Source data:

● ● ● ● ●

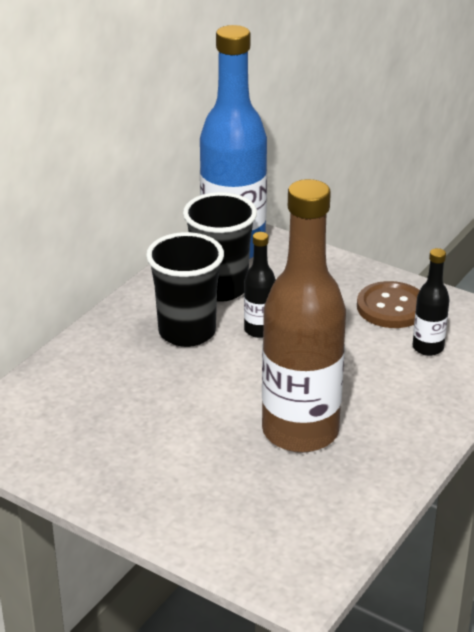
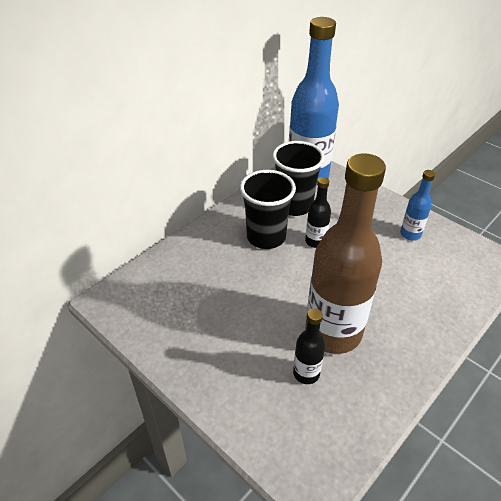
camera: 10 degrees right, 10 degrees up
(391, 307) = (410, 234): brown button -> blue bottle
(428, 348) = (434, 271): black bottle -> black bottle (306, 373)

● ● ● ● ●

Task details:
A single number is the whole answer here: the number of lines in the data that include "bottle".

Exercise result:
2